▶ _Supplied material_:
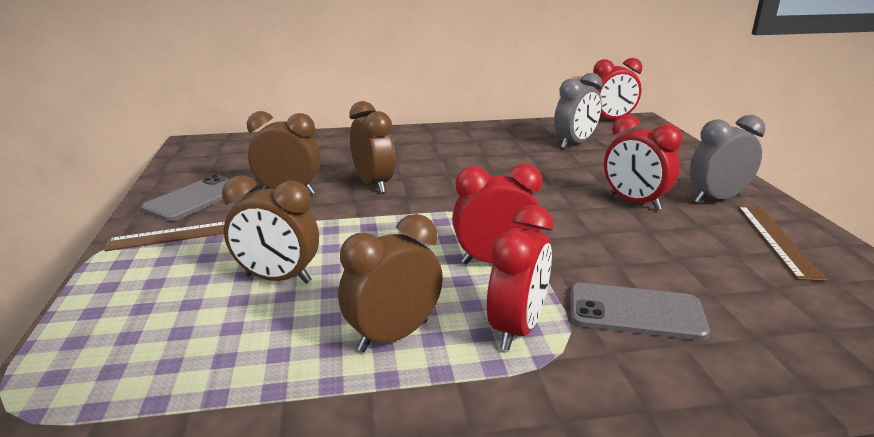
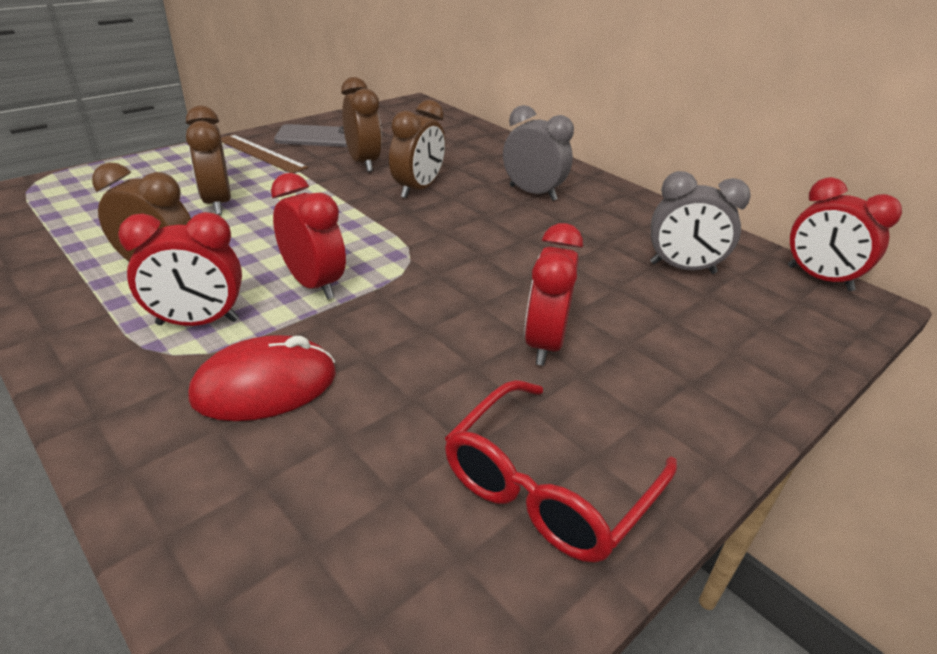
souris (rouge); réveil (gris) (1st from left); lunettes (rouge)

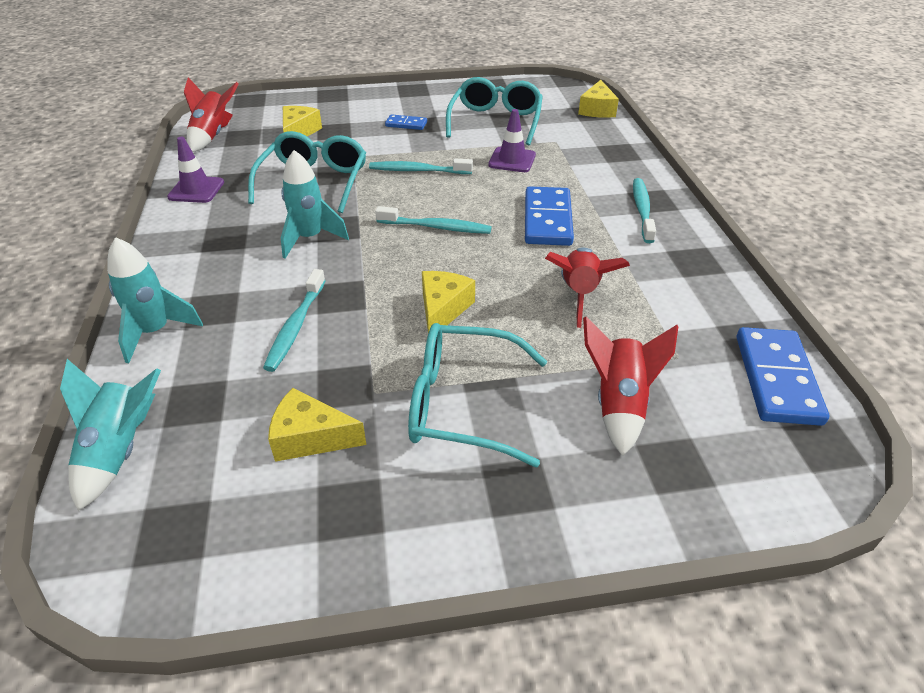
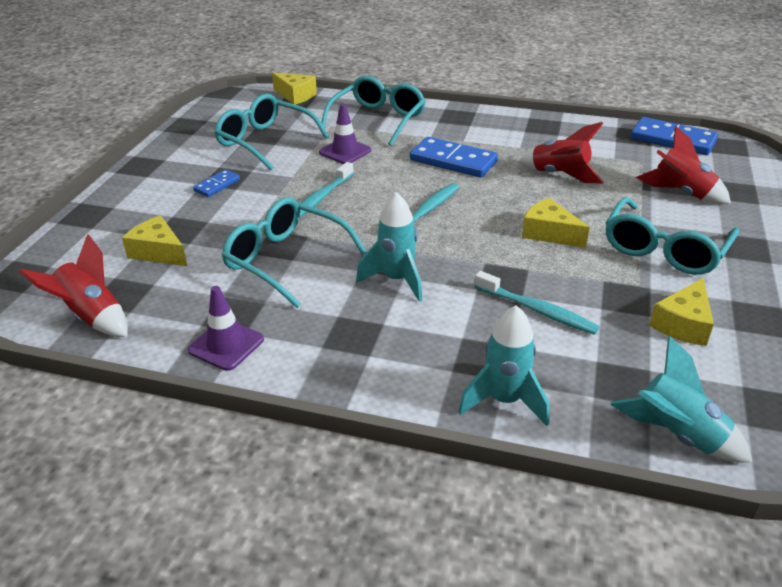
brosse à dents (turquoise) (4th from left in the first image); lunettes (turquoise) (3rd from left)

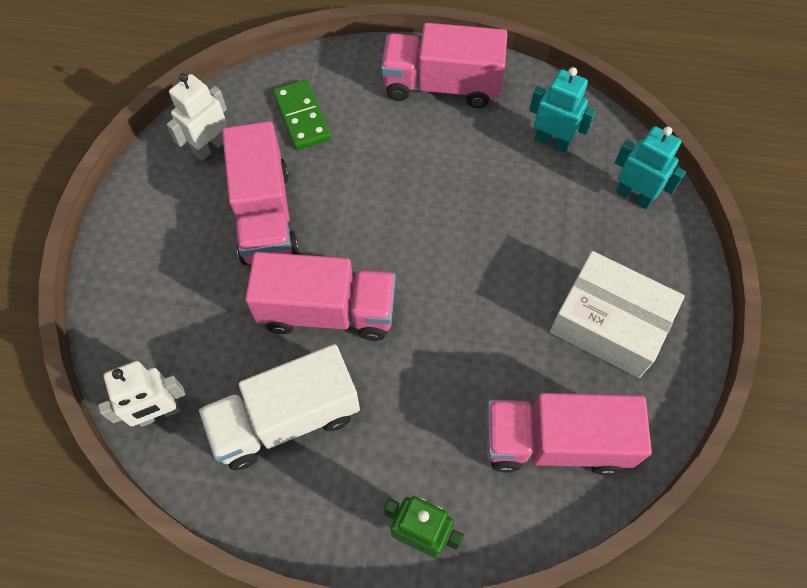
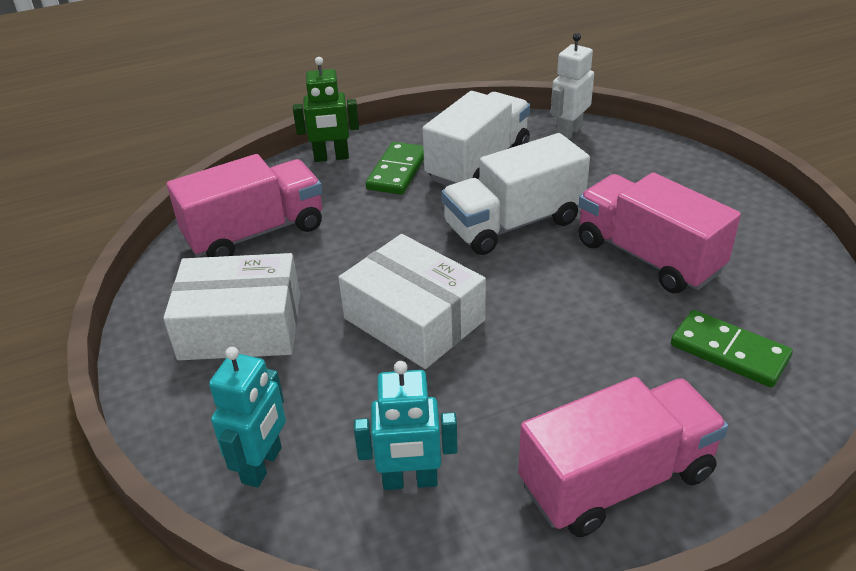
robot (blanc) (2nd from left in the first image); camion (blanc) (2nd from left); robot (turquoise) (1st from left); boîte (blanc) (2nd from left); domino (vert) (1st from left)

▶ _Task goal_: Where does the word "turquoise" appear in the listing? List each line that holds it.

▶ _Exercise solution_:
brosse à dents (turquoise) (4th from left in the first image); lunettes (turquoise) (3rd from left)
robot (blanc) (2nd from left in the first image); camion (blanc) (2nd from left); robot (turquoise) (1st from left); boîte (blanc) (2nd from left); domino (vert) (1st from left)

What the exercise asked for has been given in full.